Omit the images. Restate all of the records word for word.

» **Data entries**
────
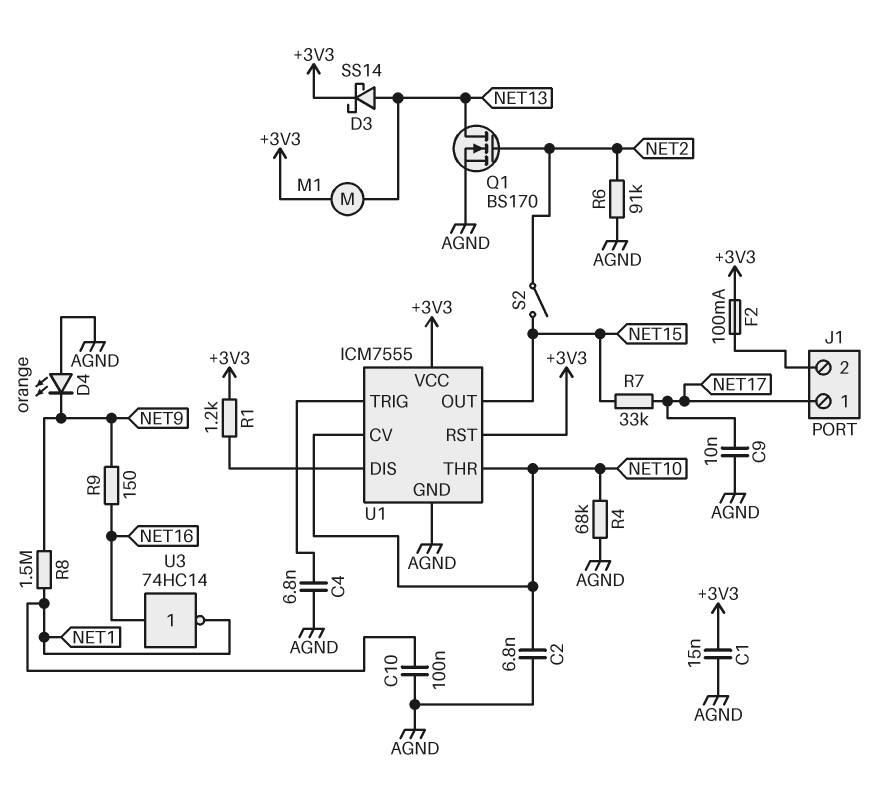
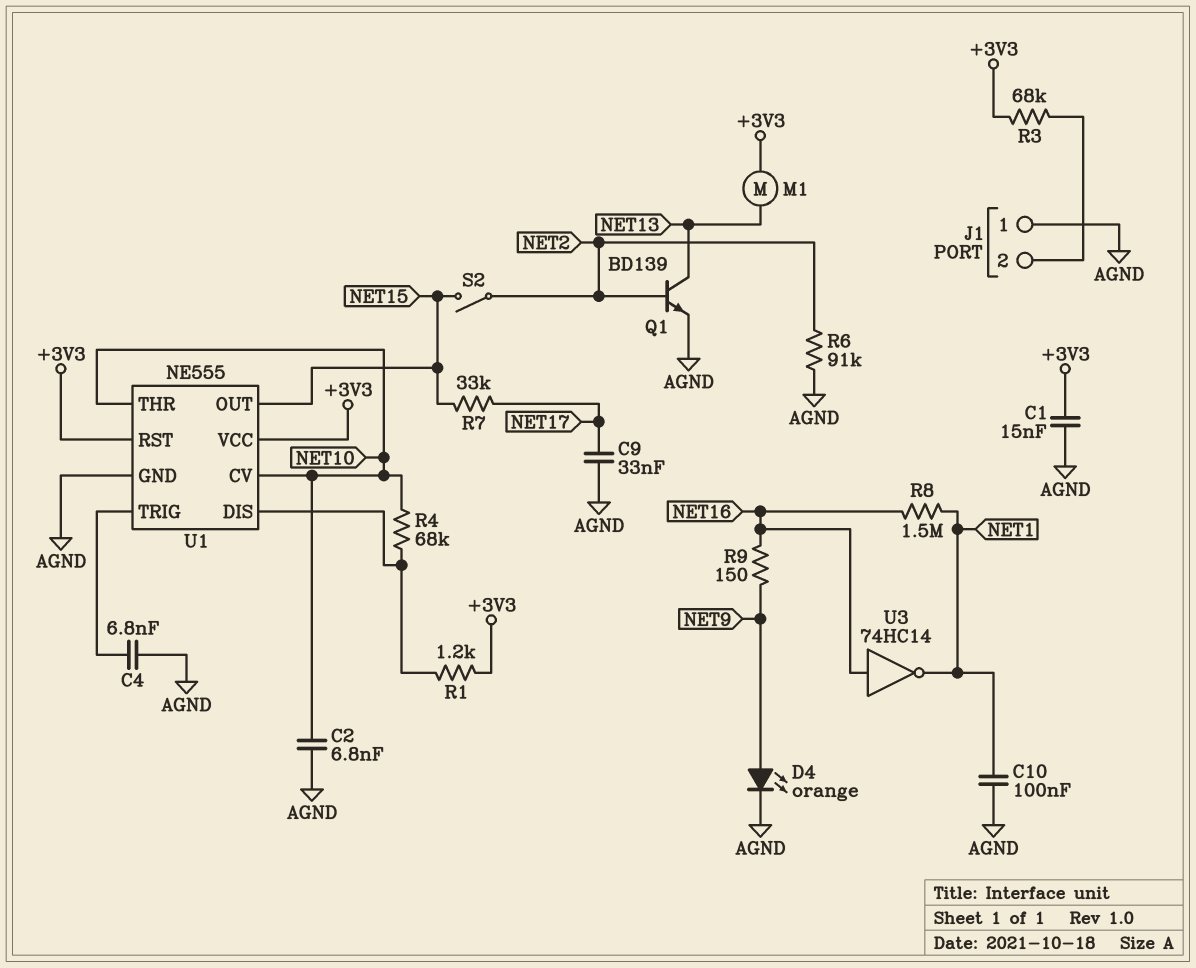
C9: 10nF (AGND, NET17) -> 33nF (AGND, NET17)
D3: schottky SS14 (A NET13, K +3V3) -> none
D4: LED orange (A AGND, K NET9) -> LED orange (A NET9, K AGND)
F2: 100mA (+3V3, J1/2) -> none
J1 pin 1: NET17 -> AGND
Q1: NMOS BS170 (G NET2, D NET13, S AGND) -> NPN BD139 (B NET2, C NET13, E AGND)
R3: none -> 68k (+3V3, J1/2)
R4: 68k (AGND, NET10) -> 68k (NET10, U1/DIS)
R8: 1.5M (NET1, NET9) -> 1.5M (NET1, NET16)
U1: ICM7555 -> NE555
────
» **Solution**
C9: 10nF (AGND, NET17) -> 33nF (AGND, NET17)
D3: schottky SS14 (A NET13, K +3V3) -> none
D4: LED orange (A AGND, K NET9) -> LED orange (A NET9, K AGND)
F2: 100mA (+3V3, J1/2) -> none
J1 pin 1: NET17 -> AGND
Q1: NMOS BS170 (G NET2, D NET13, S AGND) -> NPN BD139 (B NET2, C NET13, E AGND)
R3: none -> 68k (+3V3, J1/2)
R4: 68k (AGND, NET10) -> 68k (NET10, U1/DIS)
R8: 1.5M (NET1, NET9) -> 1.5M (NET1, NET16)
U1: ICM7555 -> NE555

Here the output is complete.